■ RECORDS FOR THIS TASK
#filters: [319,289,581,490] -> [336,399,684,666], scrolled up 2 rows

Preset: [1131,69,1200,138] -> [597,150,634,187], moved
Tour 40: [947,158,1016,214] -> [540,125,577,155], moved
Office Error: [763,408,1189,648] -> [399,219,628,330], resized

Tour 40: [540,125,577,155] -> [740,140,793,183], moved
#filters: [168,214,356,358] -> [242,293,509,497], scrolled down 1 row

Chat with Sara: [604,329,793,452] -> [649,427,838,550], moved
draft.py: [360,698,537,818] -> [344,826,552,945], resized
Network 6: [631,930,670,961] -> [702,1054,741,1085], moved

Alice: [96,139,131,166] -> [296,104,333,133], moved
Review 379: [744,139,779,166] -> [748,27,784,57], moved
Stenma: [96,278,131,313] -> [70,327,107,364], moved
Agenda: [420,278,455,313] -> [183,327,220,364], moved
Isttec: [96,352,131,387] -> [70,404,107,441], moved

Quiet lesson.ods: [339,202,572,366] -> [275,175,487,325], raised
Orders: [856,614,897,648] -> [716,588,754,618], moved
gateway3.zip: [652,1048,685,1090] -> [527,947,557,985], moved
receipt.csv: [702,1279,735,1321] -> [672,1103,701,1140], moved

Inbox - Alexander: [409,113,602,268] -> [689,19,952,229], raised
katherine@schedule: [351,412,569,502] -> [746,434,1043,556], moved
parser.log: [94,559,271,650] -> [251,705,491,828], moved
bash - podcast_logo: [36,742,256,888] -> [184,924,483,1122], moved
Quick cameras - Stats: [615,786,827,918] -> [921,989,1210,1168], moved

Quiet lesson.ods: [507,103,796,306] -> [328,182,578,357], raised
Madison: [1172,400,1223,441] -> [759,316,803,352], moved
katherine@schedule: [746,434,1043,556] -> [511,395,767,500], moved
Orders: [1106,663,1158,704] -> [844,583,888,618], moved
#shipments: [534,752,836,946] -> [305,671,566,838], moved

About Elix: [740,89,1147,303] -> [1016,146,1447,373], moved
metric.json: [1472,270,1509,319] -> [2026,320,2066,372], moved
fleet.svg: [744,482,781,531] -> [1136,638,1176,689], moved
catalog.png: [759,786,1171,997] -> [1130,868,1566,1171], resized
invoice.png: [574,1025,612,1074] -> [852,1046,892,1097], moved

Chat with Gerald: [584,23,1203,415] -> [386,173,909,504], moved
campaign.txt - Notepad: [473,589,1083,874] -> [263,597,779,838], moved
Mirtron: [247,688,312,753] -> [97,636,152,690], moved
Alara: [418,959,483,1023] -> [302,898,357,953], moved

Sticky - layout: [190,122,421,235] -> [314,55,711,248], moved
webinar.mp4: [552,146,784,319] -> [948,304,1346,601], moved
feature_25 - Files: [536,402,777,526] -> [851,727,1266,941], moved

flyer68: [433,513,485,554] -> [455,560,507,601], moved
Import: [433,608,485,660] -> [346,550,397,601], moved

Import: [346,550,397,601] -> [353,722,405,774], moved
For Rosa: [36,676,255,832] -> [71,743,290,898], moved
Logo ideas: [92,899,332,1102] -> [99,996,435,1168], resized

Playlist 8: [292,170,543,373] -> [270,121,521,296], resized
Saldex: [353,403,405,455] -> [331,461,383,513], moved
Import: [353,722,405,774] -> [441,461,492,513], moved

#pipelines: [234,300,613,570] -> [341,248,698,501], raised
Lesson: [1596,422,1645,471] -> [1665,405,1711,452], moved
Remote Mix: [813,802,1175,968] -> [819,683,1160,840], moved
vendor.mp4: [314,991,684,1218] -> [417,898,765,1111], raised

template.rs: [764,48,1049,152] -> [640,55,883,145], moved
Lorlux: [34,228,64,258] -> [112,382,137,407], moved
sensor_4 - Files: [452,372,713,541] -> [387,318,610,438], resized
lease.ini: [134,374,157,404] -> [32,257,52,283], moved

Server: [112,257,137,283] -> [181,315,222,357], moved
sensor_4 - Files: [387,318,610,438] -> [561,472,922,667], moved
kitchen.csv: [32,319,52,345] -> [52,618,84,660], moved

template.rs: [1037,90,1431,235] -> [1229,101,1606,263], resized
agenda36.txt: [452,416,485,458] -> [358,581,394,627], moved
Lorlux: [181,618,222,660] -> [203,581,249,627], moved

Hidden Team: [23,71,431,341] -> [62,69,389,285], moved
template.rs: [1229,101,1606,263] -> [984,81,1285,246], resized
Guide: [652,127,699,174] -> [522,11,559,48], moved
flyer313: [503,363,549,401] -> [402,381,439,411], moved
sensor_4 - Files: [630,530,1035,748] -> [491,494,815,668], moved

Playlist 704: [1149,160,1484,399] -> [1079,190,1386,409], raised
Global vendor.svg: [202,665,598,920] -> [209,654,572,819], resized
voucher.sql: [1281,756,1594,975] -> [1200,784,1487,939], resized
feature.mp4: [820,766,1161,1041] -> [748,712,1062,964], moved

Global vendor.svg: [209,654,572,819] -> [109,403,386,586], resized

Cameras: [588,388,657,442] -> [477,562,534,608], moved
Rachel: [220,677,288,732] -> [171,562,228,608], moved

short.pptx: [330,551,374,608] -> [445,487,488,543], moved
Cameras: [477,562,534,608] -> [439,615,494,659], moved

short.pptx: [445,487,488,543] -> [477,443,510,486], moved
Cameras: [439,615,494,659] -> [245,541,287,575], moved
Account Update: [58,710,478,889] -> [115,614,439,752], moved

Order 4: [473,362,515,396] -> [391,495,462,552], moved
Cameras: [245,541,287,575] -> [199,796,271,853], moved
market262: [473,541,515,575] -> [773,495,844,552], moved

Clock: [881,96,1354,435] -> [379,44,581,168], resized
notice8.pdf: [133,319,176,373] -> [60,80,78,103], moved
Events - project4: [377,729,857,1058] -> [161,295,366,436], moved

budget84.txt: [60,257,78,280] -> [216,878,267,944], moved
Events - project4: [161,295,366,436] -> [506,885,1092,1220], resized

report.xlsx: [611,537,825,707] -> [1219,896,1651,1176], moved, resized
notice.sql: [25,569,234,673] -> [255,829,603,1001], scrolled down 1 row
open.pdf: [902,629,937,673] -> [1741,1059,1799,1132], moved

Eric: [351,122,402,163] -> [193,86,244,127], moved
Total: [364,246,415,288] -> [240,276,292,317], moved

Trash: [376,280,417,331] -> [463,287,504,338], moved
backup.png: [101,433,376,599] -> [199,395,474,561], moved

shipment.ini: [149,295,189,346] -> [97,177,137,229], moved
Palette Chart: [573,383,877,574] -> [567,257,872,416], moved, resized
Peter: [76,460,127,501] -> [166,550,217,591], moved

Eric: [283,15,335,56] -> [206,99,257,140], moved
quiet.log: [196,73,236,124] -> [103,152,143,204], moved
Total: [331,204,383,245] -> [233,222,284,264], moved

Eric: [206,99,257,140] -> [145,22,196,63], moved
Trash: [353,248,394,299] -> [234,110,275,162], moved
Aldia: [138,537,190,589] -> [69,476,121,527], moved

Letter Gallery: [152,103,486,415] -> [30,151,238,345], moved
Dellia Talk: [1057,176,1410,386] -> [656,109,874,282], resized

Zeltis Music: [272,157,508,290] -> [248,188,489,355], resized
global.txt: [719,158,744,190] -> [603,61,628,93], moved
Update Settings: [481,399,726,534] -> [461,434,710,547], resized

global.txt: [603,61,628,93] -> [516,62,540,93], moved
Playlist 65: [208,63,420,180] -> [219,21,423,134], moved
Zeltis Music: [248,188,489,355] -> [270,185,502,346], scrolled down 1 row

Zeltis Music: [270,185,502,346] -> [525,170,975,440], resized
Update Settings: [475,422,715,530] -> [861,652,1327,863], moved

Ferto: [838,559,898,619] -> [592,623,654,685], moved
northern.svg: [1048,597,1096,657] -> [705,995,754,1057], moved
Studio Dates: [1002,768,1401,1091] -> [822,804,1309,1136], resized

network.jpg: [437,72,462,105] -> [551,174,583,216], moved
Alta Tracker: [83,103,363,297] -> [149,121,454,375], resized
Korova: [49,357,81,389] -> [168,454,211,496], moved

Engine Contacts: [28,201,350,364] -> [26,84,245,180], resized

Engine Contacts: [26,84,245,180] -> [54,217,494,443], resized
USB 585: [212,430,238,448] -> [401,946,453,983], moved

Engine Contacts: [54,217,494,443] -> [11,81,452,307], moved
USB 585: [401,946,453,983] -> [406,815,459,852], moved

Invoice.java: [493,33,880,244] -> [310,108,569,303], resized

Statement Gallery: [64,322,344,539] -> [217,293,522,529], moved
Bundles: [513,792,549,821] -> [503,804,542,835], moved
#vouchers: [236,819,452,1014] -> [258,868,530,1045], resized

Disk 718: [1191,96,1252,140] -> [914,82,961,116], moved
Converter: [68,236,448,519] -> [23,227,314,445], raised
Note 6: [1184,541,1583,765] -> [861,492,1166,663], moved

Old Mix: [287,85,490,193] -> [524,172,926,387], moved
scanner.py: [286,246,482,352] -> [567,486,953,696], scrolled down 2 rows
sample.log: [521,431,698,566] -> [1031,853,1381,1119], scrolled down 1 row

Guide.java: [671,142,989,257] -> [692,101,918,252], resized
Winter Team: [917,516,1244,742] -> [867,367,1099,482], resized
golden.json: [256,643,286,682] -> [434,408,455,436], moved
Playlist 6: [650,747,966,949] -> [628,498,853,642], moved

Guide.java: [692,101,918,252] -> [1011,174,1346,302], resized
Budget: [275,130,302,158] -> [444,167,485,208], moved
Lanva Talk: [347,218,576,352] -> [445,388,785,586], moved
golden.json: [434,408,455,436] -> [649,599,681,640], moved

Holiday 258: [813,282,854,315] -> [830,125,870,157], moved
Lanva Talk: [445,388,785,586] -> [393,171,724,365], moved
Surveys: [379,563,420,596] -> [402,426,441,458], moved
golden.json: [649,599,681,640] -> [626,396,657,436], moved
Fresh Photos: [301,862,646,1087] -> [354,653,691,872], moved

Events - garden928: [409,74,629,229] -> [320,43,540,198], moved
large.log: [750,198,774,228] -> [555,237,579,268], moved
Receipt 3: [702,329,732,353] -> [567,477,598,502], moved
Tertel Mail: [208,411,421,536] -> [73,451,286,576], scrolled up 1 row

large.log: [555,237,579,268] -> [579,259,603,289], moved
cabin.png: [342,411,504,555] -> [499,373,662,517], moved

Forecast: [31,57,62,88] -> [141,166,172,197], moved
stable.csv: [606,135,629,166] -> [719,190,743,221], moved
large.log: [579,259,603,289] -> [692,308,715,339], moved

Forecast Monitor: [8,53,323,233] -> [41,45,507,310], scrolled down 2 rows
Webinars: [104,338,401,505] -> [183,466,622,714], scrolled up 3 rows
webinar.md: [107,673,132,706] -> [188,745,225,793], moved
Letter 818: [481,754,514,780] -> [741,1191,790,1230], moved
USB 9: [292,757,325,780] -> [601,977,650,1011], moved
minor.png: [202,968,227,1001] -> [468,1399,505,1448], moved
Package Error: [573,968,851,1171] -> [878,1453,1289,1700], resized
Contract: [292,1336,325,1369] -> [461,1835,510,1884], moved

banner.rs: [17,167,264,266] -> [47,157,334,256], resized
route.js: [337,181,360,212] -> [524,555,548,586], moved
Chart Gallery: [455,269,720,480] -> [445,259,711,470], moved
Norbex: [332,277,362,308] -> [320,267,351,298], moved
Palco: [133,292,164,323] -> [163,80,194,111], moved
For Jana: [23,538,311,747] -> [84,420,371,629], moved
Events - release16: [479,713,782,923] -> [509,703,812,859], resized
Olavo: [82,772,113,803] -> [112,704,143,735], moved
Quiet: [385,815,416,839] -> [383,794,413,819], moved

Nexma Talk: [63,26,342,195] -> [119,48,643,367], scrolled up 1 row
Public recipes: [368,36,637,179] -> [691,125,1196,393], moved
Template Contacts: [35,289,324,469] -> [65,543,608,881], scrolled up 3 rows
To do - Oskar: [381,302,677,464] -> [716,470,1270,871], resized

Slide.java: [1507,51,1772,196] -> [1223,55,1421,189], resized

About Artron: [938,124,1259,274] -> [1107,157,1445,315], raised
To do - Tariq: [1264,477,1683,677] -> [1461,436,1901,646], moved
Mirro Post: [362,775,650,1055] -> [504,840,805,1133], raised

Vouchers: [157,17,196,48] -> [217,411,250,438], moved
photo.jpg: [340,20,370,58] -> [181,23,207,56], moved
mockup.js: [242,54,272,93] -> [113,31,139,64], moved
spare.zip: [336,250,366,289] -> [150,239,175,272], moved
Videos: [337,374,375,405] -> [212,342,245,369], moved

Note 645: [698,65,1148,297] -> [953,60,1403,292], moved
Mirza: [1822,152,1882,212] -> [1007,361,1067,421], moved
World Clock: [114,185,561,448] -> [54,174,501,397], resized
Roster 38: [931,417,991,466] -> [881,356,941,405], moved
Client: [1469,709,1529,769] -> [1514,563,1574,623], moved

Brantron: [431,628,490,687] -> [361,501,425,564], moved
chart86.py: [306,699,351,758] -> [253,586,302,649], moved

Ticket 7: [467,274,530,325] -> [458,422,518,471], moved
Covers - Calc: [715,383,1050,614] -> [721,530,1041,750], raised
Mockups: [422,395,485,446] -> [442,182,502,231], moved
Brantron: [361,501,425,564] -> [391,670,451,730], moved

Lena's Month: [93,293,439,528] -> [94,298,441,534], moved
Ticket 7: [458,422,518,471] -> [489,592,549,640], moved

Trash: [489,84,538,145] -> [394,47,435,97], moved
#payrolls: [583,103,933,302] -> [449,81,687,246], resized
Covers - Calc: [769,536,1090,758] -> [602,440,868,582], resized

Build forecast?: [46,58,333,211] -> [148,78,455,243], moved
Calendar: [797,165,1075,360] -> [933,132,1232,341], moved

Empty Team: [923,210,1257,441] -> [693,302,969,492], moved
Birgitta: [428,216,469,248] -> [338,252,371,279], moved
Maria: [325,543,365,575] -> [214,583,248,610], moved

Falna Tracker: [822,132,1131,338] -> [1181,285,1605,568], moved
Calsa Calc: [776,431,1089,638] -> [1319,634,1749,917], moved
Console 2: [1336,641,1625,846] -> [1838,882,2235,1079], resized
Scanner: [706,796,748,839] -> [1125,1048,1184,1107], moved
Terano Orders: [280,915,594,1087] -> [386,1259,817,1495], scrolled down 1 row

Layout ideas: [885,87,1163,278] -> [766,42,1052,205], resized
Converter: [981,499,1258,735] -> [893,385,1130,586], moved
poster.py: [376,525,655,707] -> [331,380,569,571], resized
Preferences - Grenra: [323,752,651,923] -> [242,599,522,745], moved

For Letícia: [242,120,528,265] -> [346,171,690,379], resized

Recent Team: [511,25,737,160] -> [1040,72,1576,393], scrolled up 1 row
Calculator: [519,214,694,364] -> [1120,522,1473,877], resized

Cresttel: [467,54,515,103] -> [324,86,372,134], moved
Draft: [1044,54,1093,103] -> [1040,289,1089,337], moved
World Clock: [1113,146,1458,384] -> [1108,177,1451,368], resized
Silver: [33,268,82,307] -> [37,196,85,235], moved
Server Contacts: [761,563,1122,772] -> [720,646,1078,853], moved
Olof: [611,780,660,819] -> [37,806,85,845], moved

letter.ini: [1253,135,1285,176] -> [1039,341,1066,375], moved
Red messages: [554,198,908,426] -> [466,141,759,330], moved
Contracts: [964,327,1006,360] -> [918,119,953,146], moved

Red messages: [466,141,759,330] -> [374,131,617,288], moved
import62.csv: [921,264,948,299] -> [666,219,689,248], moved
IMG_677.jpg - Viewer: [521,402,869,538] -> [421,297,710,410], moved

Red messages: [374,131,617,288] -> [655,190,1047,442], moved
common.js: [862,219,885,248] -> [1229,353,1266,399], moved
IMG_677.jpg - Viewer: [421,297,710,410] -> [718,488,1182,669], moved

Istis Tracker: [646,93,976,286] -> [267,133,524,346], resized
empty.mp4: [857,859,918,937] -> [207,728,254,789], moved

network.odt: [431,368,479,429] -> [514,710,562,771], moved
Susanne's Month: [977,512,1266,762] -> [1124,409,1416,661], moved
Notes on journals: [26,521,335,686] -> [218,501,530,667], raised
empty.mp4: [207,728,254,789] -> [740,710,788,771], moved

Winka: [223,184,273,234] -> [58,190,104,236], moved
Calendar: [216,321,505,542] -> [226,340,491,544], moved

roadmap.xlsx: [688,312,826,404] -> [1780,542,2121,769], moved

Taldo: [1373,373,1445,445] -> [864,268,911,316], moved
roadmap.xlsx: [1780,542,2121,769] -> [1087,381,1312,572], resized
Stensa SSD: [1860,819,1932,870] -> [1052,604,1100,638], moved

■ WHAT IS BEING ASKED
When a line in the records above holds "golden", that line is to be reported.

■ SOLUTION TO THIS TASK
golden.json: [256,643,286,682] -> [434,408,455,436], moved
golden.json: [434,408,455,436] -> [649,599,681,640], moved
golden.json: [649,599,681,640] -> [626,396,657,436], moved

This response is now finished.